▶ WHAT IS NEEDED: Go through the data underneath and copy every line exactly.

··· STORED DATA

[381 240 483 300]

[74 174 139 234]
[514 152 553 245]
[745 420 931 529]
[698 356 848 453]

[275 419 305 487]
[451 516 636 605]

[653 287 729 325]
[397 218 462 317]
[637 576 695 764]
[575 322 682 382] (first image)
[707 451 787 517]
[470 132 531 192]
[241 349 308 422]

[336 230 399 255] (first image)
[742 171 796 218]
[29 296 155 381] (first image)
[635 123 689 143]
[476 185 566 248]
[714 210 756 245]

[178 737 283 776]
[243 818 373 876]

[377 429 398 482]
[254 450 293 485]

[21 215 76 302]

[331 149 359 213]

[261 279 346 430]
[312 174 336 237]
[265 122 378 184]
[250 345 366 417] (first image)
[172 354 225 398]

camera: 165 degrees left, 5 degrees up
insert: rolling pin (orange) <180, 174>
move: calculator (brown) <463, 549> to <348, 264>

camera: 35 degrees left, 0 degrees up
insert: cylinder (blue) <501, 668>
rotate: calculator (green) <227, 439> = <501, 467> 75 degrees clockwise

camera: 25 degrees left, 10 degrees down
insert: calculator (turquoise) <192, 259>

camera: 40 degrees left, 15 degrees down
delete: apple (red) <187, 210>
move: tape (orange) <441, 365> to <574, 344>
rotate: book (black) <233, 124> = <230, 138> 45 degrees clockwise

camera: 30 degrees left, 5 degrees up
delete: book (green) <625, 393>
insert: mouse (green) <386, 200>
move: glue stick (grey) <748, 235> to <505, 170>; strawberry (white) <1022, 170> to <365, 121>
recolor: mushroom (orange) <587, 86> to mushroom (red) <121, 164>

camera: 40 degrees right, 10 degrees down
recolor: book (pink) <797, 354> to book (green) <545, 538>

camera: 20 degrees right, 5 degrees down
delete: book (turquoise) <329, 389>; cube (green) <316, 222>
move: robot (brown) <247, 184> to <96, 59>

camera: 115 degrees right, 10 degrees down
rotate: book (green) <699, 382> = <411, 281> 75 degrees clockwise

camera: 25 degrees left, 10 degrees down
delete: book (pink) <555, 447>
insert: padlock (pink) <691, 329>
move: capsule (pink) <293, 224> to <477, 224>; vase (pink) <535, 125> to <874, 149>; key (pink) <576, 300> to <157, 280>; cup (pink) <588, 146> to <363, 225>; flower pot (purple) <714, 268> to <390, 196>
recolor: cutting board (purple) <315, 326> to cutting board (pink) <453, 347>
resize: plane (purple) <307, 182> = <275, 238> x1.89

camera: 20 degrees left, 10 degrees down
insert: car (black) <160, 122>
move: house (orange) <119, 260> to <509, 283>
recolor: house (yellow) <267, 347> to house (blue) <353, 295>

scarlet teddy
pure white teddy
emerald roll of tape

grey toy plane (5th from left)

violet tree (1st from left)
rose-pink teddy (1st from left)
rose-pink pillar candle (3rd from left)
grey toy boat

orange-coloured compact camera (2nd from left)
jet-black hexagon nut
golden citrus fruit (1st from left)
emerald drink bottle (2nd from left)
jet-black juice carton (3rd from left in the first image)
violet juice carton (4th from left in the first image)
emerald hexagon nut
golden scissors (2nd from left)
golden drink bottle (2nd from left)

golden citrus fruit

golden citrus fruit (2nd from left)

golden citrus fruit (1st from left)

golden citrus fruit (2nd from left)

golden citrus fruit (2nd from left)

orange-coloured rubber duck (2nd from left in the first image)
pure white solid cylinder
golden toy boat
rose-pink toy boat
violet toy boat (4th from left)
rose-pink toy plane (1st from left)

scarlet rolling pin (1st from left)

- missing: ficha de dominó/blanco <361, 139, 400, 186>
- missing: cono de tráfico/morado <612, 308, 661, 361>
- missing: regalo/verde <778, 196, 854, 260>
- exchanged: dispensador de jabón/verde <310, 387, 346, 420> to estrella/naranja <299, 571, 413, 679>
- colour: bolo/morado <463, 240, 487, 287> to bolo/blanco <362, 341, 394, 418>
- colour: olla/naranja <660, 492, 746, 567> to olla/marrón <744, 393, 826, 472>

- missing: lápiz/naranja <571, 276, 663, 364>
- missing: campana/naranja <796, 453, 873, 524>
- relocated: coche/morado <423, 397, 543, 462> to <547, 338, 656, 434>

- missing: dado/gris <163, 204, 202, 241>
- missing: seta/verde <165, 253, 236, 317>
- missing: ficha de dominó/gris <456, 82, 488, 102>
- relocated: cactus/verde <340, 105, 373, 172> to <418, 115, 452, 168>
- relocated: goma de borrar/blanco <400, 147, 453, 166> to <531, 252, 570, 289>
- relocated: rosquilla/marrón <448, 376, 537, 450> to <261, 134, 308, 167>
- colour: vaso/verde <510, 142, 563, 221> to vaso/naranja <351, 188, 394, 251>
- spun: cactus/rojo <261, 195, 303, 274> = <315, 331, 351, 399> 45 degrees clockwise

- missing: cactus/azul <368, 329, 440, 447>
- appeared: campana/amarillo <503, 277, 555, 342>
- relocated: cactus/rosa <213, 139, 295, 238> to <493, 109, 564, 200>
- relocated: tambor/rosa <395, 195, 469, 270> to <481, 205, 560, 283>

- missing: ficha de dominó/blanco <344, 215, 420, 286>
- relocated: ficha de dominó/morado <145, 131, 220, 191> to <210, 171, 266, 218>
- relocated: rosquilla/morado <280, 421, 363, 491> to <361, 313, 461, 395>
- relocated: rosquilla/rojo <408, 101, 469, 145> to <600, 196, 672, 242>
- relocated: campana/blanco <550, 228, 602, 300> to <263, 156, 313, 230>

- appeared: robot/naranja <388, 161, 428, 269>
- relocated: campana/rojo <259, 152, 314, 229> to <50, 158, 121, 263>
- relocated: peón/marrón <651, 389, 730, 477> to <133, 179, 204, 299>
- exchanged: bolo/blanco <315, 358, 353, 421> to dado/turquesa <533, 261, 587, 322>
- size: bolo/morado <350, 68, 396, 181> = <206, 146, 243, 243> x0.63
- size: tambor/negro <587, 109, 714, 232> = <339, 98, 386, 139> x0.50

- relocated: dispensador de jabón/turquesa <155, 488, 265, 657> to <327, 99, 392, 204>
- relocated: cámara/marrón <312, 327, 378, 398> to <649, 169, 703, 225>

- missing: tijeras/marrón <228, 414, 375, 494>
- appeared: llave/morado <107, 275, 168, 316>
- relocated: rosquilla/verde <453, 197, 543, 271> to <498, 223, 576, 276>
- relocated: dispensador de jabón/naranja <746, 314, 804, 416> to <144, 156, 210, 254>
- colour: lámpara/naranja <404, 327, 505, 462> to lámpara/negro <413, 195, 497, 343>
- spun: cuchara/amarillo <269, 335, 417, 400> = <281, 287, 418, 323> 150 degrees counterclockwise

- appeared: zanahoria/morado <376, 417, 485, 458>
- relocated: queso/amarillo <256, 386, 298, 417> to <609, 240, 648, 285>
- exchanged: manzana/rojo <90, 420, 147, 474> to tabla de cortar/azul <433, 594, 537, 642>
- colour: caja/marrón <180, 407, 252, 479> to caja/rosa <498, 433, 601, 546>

······

▶ SOLUTION TO THIS EXERCISE:
[381 240 483 300]

[74 174 139 234]
[514 152 553 245]
[745 420 931 529]
[698 356 848 453]

[275 419 305 487]
[451 516 636 605]

[653 287 729 325]
[397 218 462 317]
[637 576 695 764]
[575 322 682 382] (first image)
[707 451 787 517]
[470 132 531 192]
[241 349 308 422]

[336 230 399 255] (first image)
[742 171 796 218]
[29 296 155 381] (first image)
[635 123 689 143]
[476 185 566 248]
[714 210 756 245]

[178 737 283 776]
[243 818 373 876]

[377 429 398 482]
[254 450 293 485]

[21 215 76 302]

[331 149 359 213]

[261 279 346 430]
[312 174 336 237]
[265 122 378 184]
[250 345 366 417] (first image)
[172 354 225 398]

camera: 165 degrees left, 5 degrees up
insert: rolling pin (orange) <180, 174>
move: calculator (brown) <463, 549> to <348, 264>

camera: 35 degrees left, 0 degrees up
insert: cylinder (blue) <501, 668>
rotate: calculator (green) <227, 439> = <501, 467> 75 degrees clockwise

camera: 25 degrees left, 10 degrees down
insert: calculator (turquoise) <192, 259>

camera: 40 degrees left, 15 degrees down
delete: apple (red) <187, 210>
move: tape (orange) <441, 365> to <574, 344>
rotate: book (black) <233, 124> = <230, 138> 45 degrees clockwise

camera: 30 degrees left, 5 degrees up
delete: book (green) <625, 393>
insert: mouse (green) <386, 200>
move: glue stick (grey) <748, 235> to <505, 170>; strawberry (white) <1022, 170> to <365, 121>
recolor: mushroom (orange) <587, 86> to mushroom (red) <121, 164>

camera: 40 degrees right, 10 degrees down
recolor: book (pink) <797, 354> to book (green) <545, 538>

camera: 20 degrees right, 5 degrees down
delete: book (turquoise) <329, 389>; cube (green) <316, 222>
move: robot (brown) <247, 184> to <96, 59>

camera: 115 degrees right, 10 degrees down
rotate: book (green) <699, 382> = <411, 281> 75 degrees clockwise

camera: 25 degrees left, 10 degrees down
delete: book (pink) <555, 447>
insert: padlock (pink) <691, 329>
move: capsule (pink) <293, 224> to <477, 224>; vase (pink) <535, 125> to <874, 149>; key (pink) <576, 300> to <157, 280>; cup (pink) <588, 146> to <363, 225>; flower pot (purple) <714, 268> to <390, 196>
recolor: cutting board (purple) <315, 326> to cutting board (pink) <453, 347>
resize: plane (purple) <307, 182> = <275, 238> x1.89

camera: 20 degrees left, 10 degrees down
insert: car (black) <160, 122>
move: house (orange) <119, 260> to <509, 283>
recolor: house (yellow) <267, 347> to house (blue) <353, 295>

scarlet teddy
pure white teddy
emerald roll of tape

grey toy plane (5th from left)

violet tree (1st from left)
rose-pink teddy (1st from left)
rose-pink pillar candle (3rd from left)
grey toy boat

orange-coloured compact camera (2nd from left)
jet-black hexagon nut
golden citrus fruit (1st from left)
emerald drink bottle (2nd from left)
jet-black juice carton (3rd from left in the first image)
violet juice carton (4th from left in the first image)
emerald hexagon nut
golden scissors (2nd from left)
golden drink bottle (2nd from left)

golden citrus fruit

golden citrus fruit (2nd from left)

golden citrus fruit (1st from left)

golden citrus fruit (2nd from left)

golden citrus fruit (2nd from left)

orange-coloured rubber duck (2nd from left in the first image)
pure white solid cylinder
golden toy boat
rose-pink toy boat
violet toy boat (4th from left)
rose-pink toy plane (1st from left)

scarlet rolling pin (1st from left)

- missing: ficha de dominó/blanco <361, 139, 400, 186>
- missing: cono de tráfico/morado <612, 308, 661, 361>
- missing: regalo/verde <778, 196, 854, 260>
- exchanged: dispensador de jabón/verde <310, 387, 346, 420> to estrella/naranja <299, 571, 413, 679>
- colour: bolo/morado <463, 240, 487, 287> to bolo/blanco <362, 341, 394, 418>
- colour: olla/naranja <660, 492, 746, 567> to olla/marrón <744, 393, 826, 472>

- missing: lápiz/naranja <571, 276, 663, 364>
- missing: campana/naranja <796, 453, 873, 524>
- relocated: coche/morado <423, 397, 543, 462> to <547, 338, 656, 434>

- missing: dado/gris <163, 204, 202, 241>
- missing: seta/verde <165, 253, 236, 317>
- missing: ficha de dominó/gris <456, 82, 488, 102>
- relocated: cactus/verde <340, 105, 373, 172> to <418, 115, 452, 168>
- relocated: goma de borrar/blanco <400, 147, 453, 166> to <531, 252, 570, 289>
- relocated: rosquilla/marrón <448, 376, 537, 450> to <261, 134, 308, 167>
- colour: vaso/verde <510, 142, 563, 221> to vaso/naranja <351, 188, 394, 251>
- spun: cactus/rojo <261, 195, 303, 274> = <315, 331, 351, 399> 45 degrees clockwise

- missing: cactus/azul <368, 329, 440, 447>
- appeared: campana/amarillo <503, 277, 555, 342>
- relocated: cactus/rosa <213, 139, 295, 238> to <493, 109, 564, 200>
- relocated: tambor/rosa <395, 195, 469, 270> to <481, 205, 560, 283>

- missing: ficha de dominó/blanco <344, 215, 420, 286>
- relocated: ficha de dominó/morado <145, 131, 220, 191> to <210, 171, 266, 218>
- relocated: rosquilla/morado <280, 421, 363, 491> to <361, 313, 461, 395>
- relocated: rosquilla/rojo <408, 101, 469, 145> to <600, 196, 672, 242>
- relocated: campana/blanco <550, 228, 602, 300> to <263, 156, 313, 230>

- appeared: robot/naranja <388, 161, 428, 269>
- relocated: campana/rojo <259, 152, 314, 229> to <50, 158, 121, 263>
- relocated: peón/marrón <651, 389, 730, 477> to <133, 179, 204, 299>
- exchanged: bolo/blanco <315, 358, 353, 421> to dado/turquesa <533, 261, 587, 322>
- size: bolo/morado <350, 68, 396, 181> = <206, 146, 243, 243> x0.63
- size: tambor/negro <587, 109, 714, 232> = <339, 98, 386, 139> x0.50

- relocated: dispensador de jabón/turquesa <155, 488, 265, 657> to <327, 99, 392, 204>
- relocated: cámara/marrón <312, 327, 378, 398> to <649, 169, 703, 225>

- missing: tijeras/marrón <228, 414, 375, 494>
- appeared: llave/morado <107, 275, 168, 316>
- relocated: rosquilla/verde <453, 197, 543, 271> to <498, 223, 576, 276>
- relocated: dispensador de jabón/naranja <746, 314, 804, 416> to <144, 156, 210, 254>
- colour: lámpara/naranja <404, 327, 505, 462> to lámpara/negro <413, 195, 497, 343>
- spun: cuchara/amarillo <269, 335, 417, 400> = <281, 287, 418, 323> 150 degrees counterclockwise

- appeared: zanahoria/morado <376, 417, 485, 458>
- relocated: queso/amarillo <256, 386, 298, 417> to <609, 240, 648, 285>
- exchanged: manzana/rojo <90, 420, 147, 474> to tabla de cortar/azul <433, 594, 537, 642>
- colour: caja/marrón <180, 407, 252, 479> to caja/rosa <498, 433, 601, 546>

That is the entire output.